Work to complete
Only the pictures are to be left out; set down the rest of the records exactly.

BEGIN Data extracts

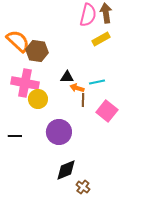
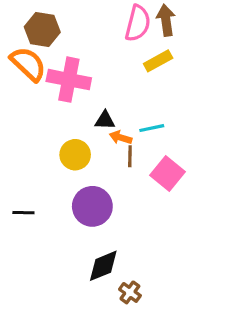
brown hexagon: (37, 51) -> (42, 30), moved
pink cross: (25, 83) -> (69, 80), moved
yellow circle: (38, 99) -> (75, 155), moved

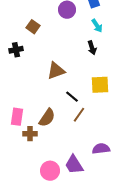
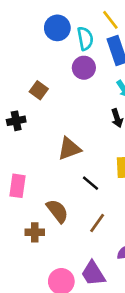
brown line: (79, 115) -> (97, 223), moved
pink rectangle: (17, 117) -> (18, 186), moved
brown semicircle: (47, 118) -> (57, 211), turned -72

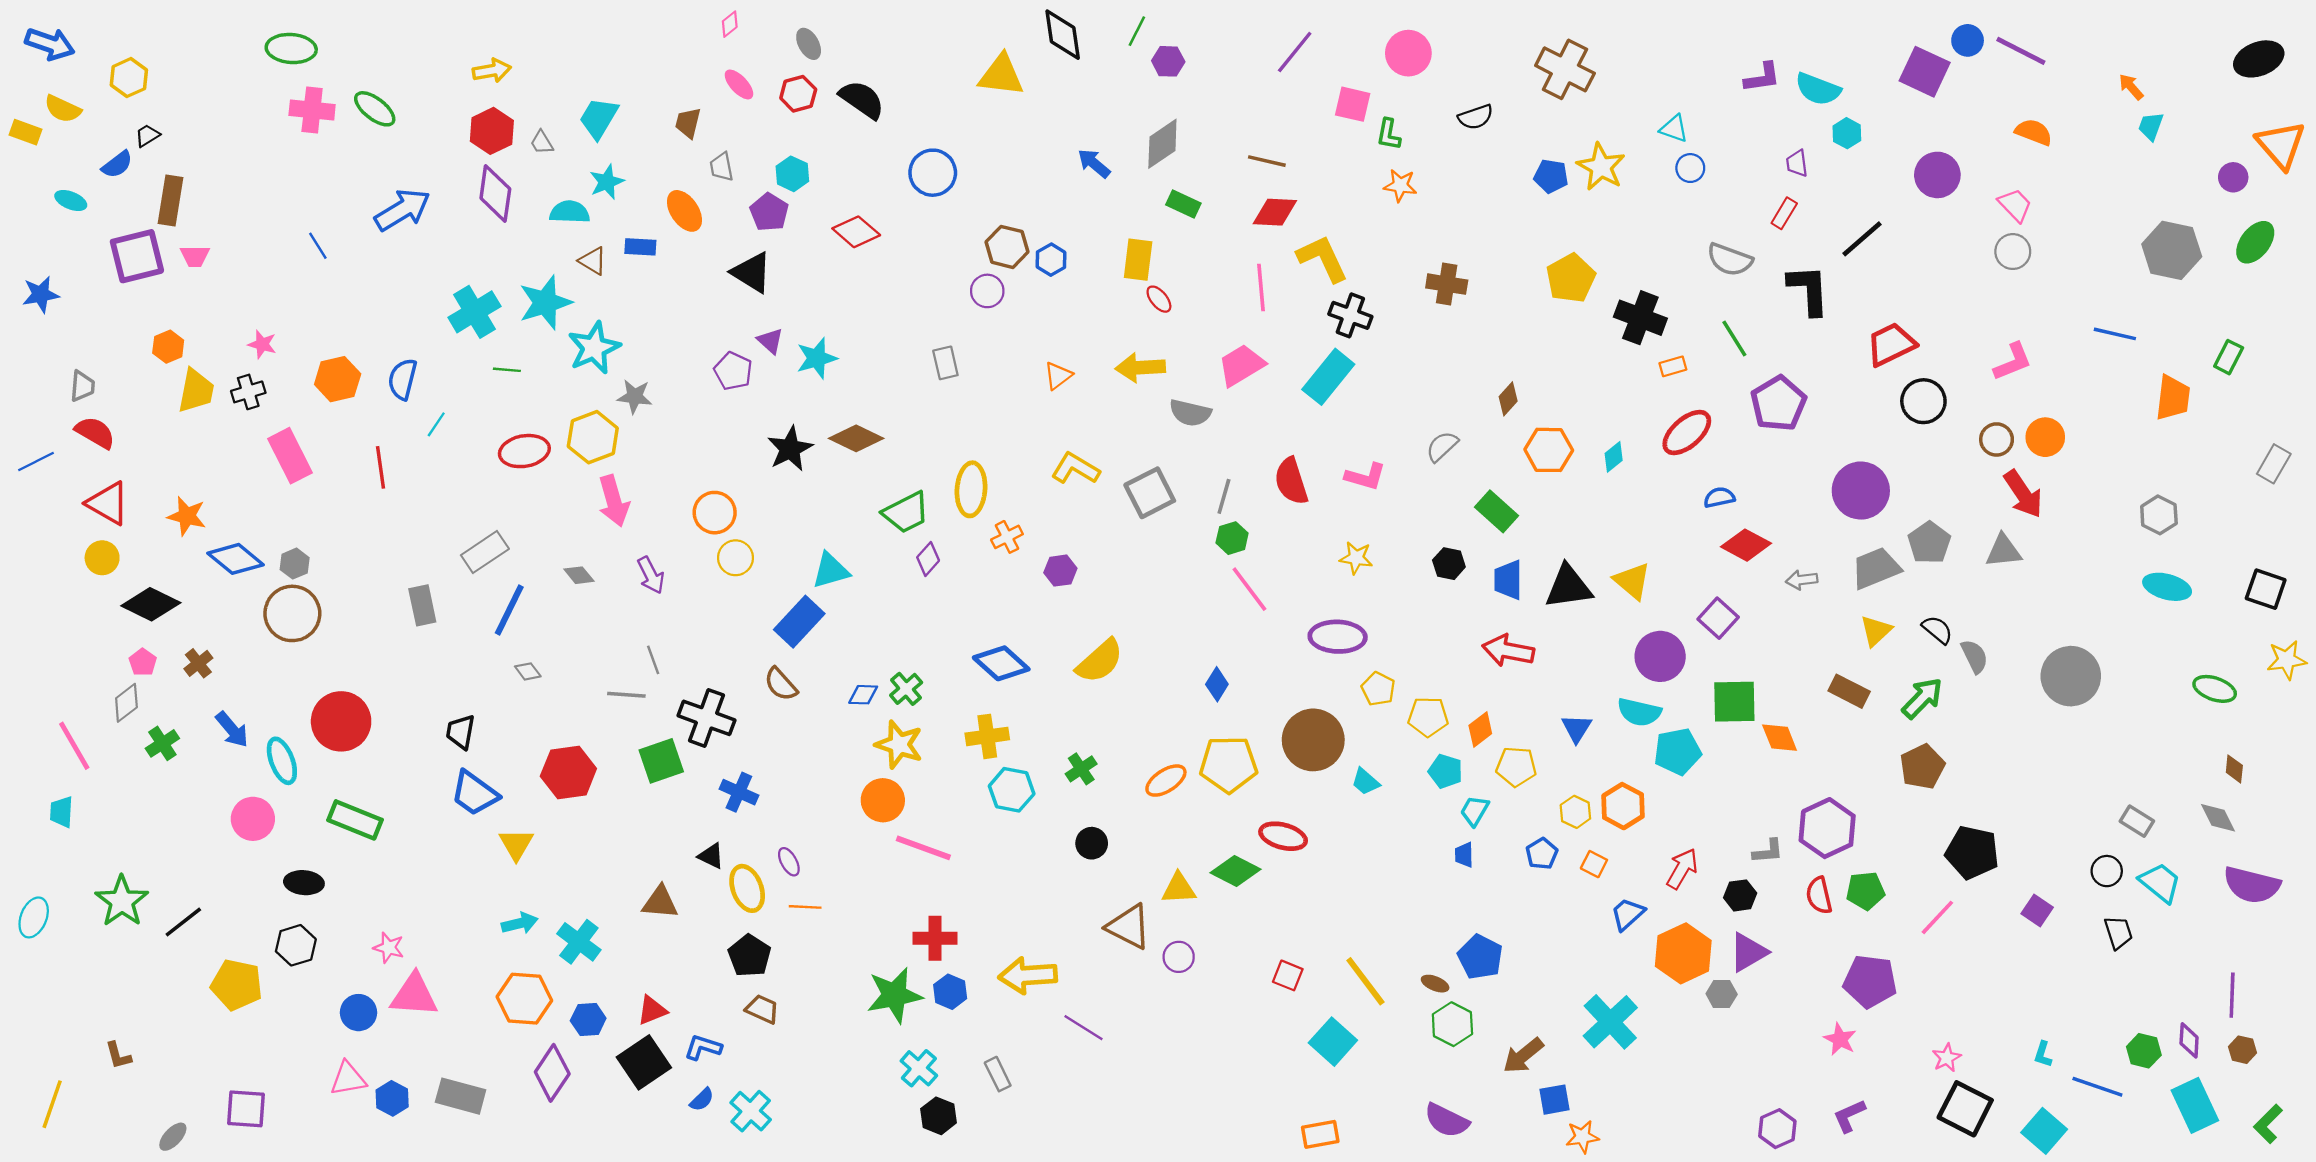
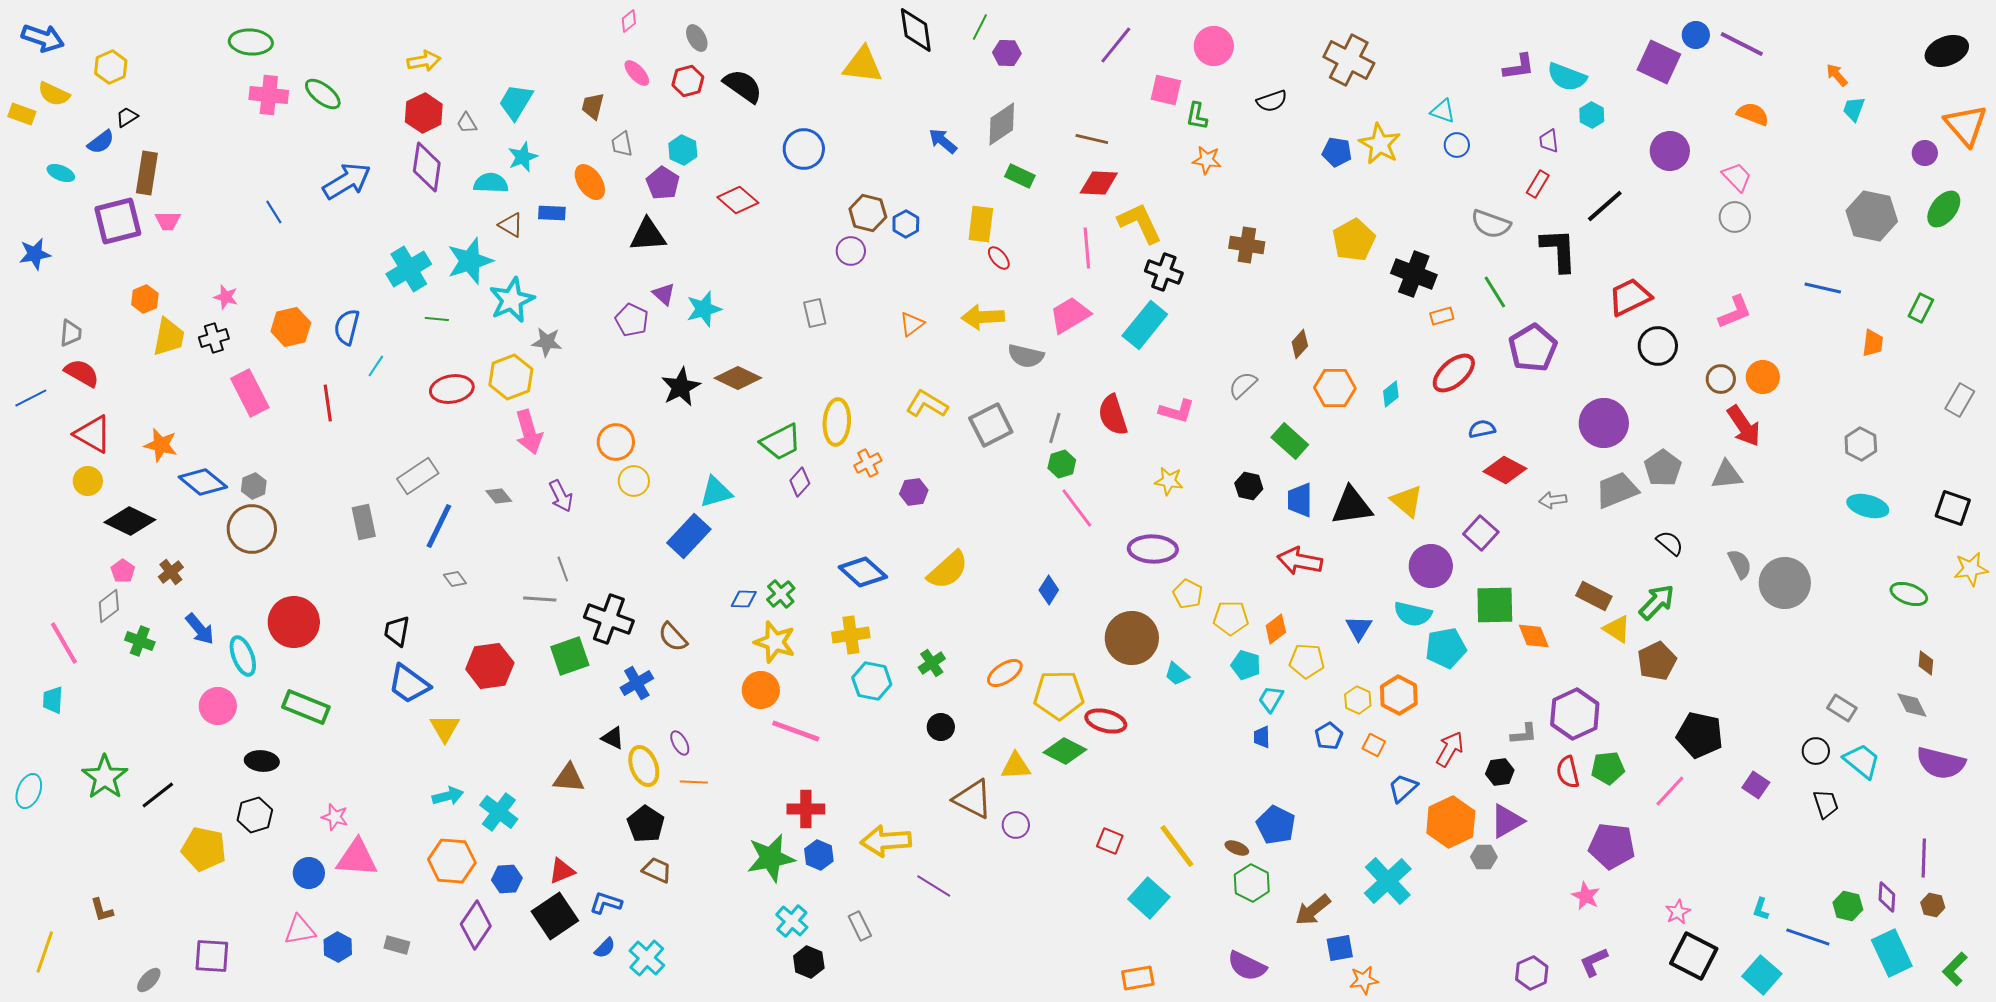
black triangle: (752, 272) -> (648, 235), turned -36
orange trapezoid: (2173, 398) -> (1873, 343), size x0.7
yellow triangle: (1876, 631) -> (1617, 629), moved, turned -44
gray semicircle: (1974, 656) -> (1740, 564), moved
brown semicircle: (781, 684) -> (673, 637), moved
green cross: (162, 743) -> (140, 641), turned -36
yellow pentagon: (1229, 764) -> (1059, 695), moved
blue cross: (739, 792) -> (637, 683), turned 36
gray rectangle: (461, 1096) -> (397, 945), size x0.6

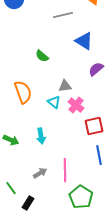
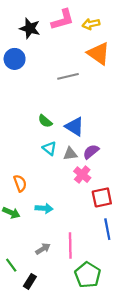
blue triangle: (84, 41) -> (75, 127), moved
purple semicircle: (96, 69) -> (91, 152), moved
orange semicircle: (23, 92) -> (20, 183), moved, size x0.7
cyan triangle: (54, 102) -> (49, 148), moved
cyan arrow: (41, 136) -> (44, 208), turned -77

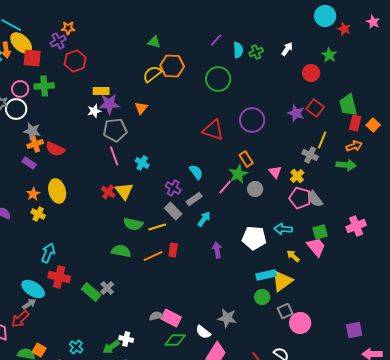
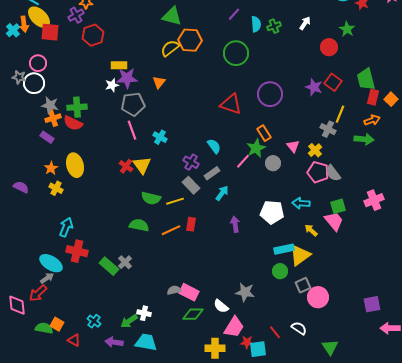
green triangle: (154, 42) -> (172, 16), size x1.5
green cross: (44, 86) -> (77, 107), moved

END Data extracts

Answer space
brown hexagon: (37, 51) -> (42, 30), moved
pink cross: (25, 83) -> (69, 80), moved
yellow circle: (38, 99) -> (75, 155), moved

brown line: (79, 115) -> (97, 223), moved
pink rectangle: (17, 117) -> (18, 186), moved
brown semicircle: (47, 118) -> (57, 211), turned -72

black triangle: (752, 272) -> (648, 235), turned -36
orange trapezoid: (2173, 398) -> (1873, 343), size x0.7
yellow triangle: (1876, 631) -> (1617, 629), moved, turned -44
gray semicircle: (1974, 656) -> (1740, 564), moved
brown semicircle: (781, 684) -> (673, 637), moved
green cross: (162, 743) -> (140, 641), turned -36
yellow pentagon: (1229, 764) -> (1059, 695), moved
blue cross: (739, 792) -> (637, 683), turned 36
gray rectangle: (461, 1096) -> (397, 945), size x0.6

blue triangle: (84, 41) -> (75, 127), moved
purple semicircle: (96, 69) -> (91, 152), moved
orange semicircle: (23, 92) -> (20, 183), moved, size x0.7
cyan triangle: (54, 102) -> (49, 148), moved
cyan arrow: (41, 136) -> (44, 208), turned -77

green triangle: (154, 42) -> (172, 16), size x1.5
green cross: (44, 86) -> (77, 107), moved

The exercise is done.